**EXERCISE PROMPT:** Skip the pictures and give back the rest of the listing exactly.

**INFORMATION SUPPLIED:**
---*---
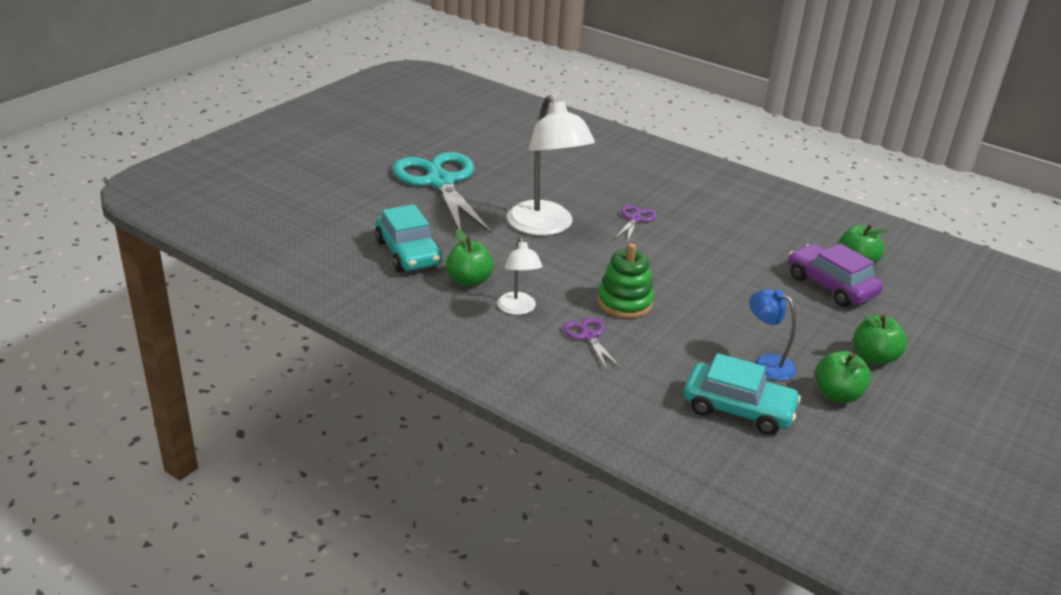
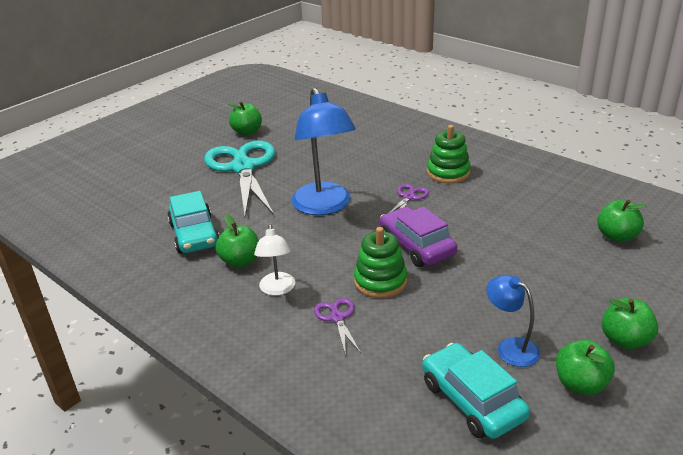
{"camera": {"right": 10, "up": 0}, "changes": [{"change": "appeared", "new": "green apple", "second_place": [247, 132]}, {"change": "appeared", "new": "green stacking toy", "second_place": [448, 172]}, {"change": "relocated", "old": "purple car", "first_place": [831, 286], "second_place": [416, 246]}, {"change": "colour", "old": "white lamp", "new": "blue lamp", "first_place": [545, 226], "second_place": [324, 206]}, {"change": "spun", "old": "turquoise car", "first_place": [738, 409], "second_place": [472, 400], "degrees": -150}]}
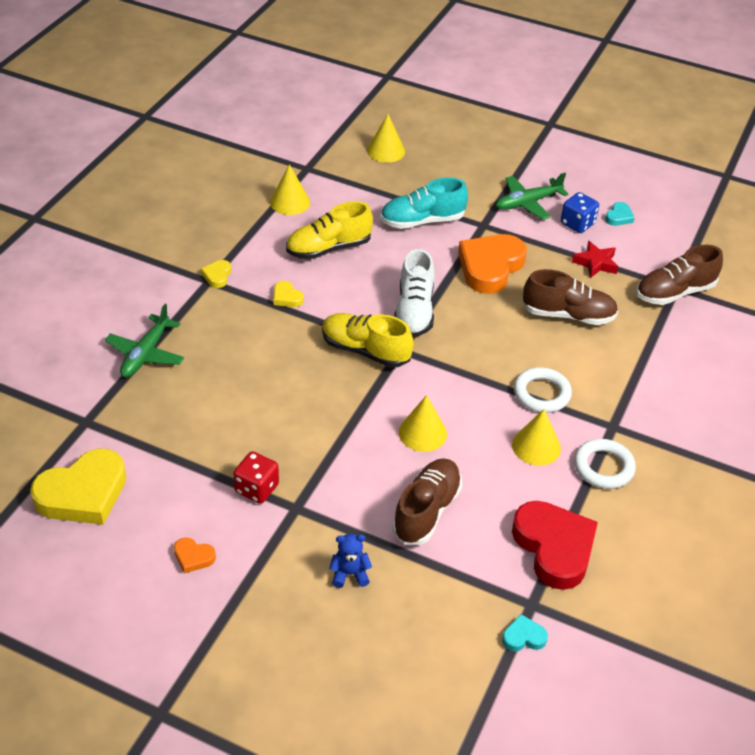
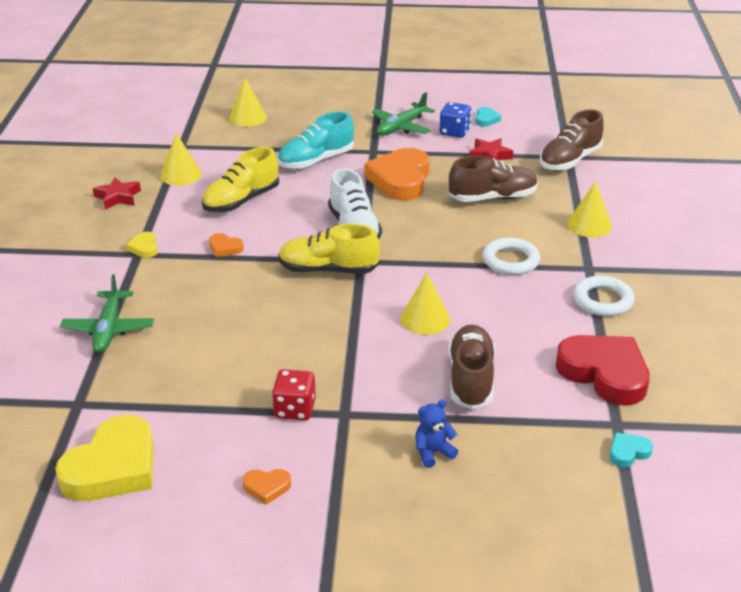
{"camera": {"right": -20, "up": -10}, "changes": [{"change": "appeared", "new": "red star", "second_place": [118, 197]}, {"change": "relocated", "old": "yellow cone", "first_place": [536, 446], "second_place": [589, 225]}, {"change": "colour", "old": "yellow heart", "new": "orange heart", "first_place": [286, 297], "second_place": [225, 248]}]}
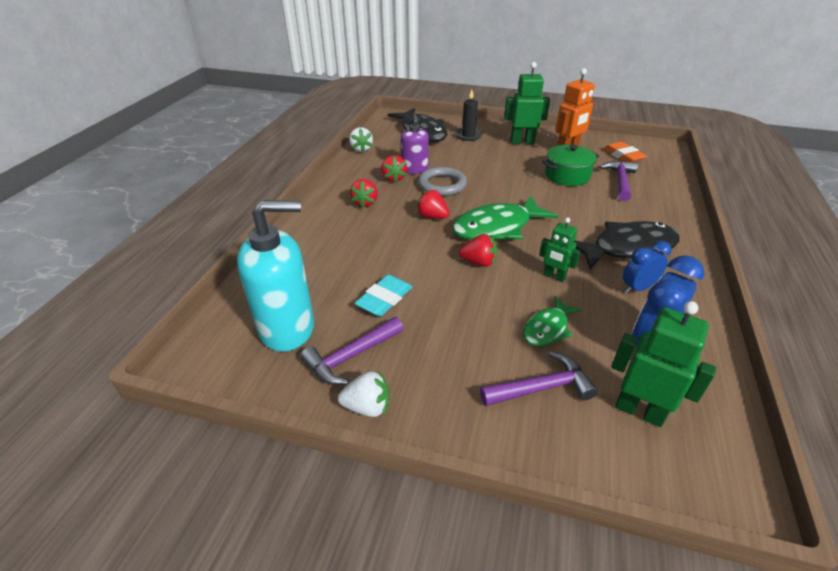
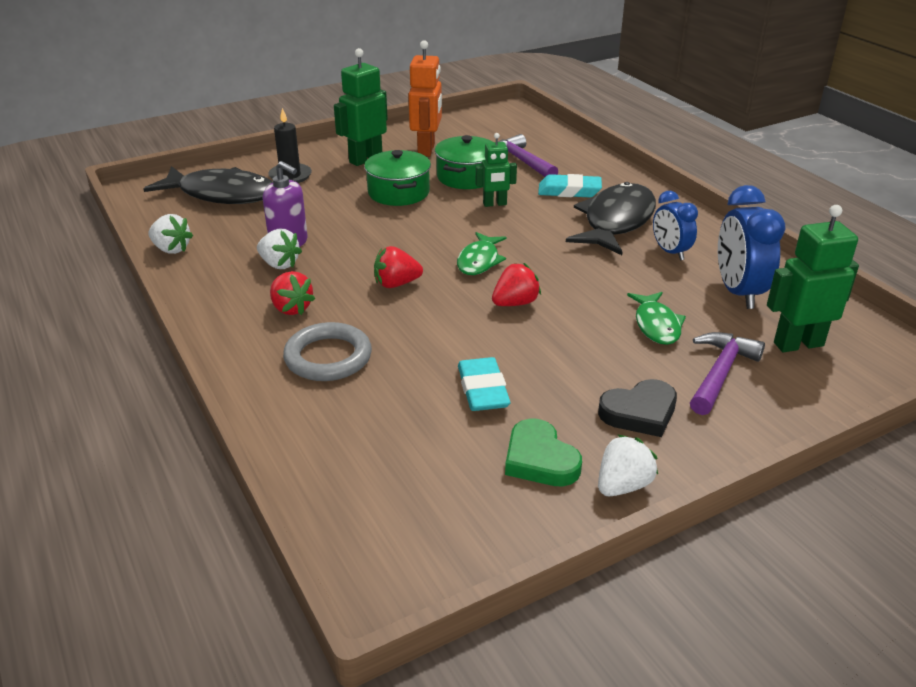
{"camera": {"right": -45, "up": -5}, "changes": [{"change": "missing", "old": "turquoise soap dispenser", "first_place": [287, 328]}, {"change": "missing", "old": "orange eraser", "first_place": [623, 156]}, {"change": "appeared", "new": "green pot", "second_place": [398, 192]}, {"change": "appeared", "new": "turquoise eraser", "second_place": [569, 191]}, {"change": "appeared", "new": "black heart", "second_place": [639, 412]}, {"change": "relocated", "old": "grey ring", "first_place": [442, 185], "second_place": [328, 357]}, {"change": "relocated", "old": "green robot", "first_place": [554, 276], "second_place": [495, 204]}, {"change": "exchanged", "old": "purple hammer", "new": "green heart", "first_place": [350, 357], "second_place": [540, 459]}, {"change": "colour", "old": "red strawberry", "new": "white strawberry", "first_place": [394, 178], "second_place": [279, 264]}, {"change": "spun", "old": "blue clock", "first_place": [637, 288], "second_place": [670, 252], "degrees": -45}, {"change": "size", "old": "green fish", "first_place": [497, 227], "second_place": [479, 261], "factor": 0.56}]}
---*---
**RESULT OF THE EXERCISE:**
{"camera": {"right": 10, "up": 0}, "changes": [{"change": "appeared", "new": "green apple", "second_place": [247, 132]}, {"change": "appeared", "new": "green stacking toy", "second_place": [448, 172]}, {"change": "relocated", "old": "purple car", "first_place": [831, 286], "second_place": [416, 246]}, {"change": "colour", "old": "white lamp", "new": "blue lamp", "first_place": [545, 226], "second_place": [324, 206]}, {"change": "spun", "old": "turquoise car", "first_place": [738, 409], "second_place": [472, 400], "degrees": -150}]}
{"camera": {"right": -20, "up": -10}, "changes": [{"change": "appeared", "new": "red star", "second_place": [118, 197]}, {"change": "relocated", "old": "yellow cone", "first_place": [536, 446], "second_place": [589, 225]}, {"change": "colour", "old": "yellow heart", "new": "orange heart", "first_place": [286, 297], "second_place": [225, 248]}]}
{"camera": {"right": -45, "up": -5}, "changes": [{"change": "missing", "old": "turquoise soap dispenser", "first_place": [287, 328]}, {"change": "missing", "old": "orange eraser", "first_place": [623, 156]}, {"change": "appeared", "new": "green pot", "second_place": [398, 192]}, {"change": "appeared", "new": "turquoise eraser", "second_place": [569, 191]}, {"change": "appeared", "new": "black heart", "second_place": [639, 412]}, {"change": "relocated", "old": "grey ring", "first_place": [442, 185], "second_place": [328, 357]}, {"change": "relocated", "old": "green robot", "first_place": [554, 276], "second_place": [495, 204]}, {"change": "exchanged", "old": "purple hammer", "new": "green heart", "first_place": [350, 357], "second_place": [540, 459]}, {"change": "colour", "old": "red strawberry", "new": "white strawberry", "first_place": [394, 178], "second_place": [279, 264]}, {"change": "spun", "old": "blue clock", "first_place": [637, 288], "second_place": [670, 252], "degrees": -45}, {"change": "size", "old": "green fish", "first_place": [497, 227], "second_place": [479, 261], "factor": 0.56}]}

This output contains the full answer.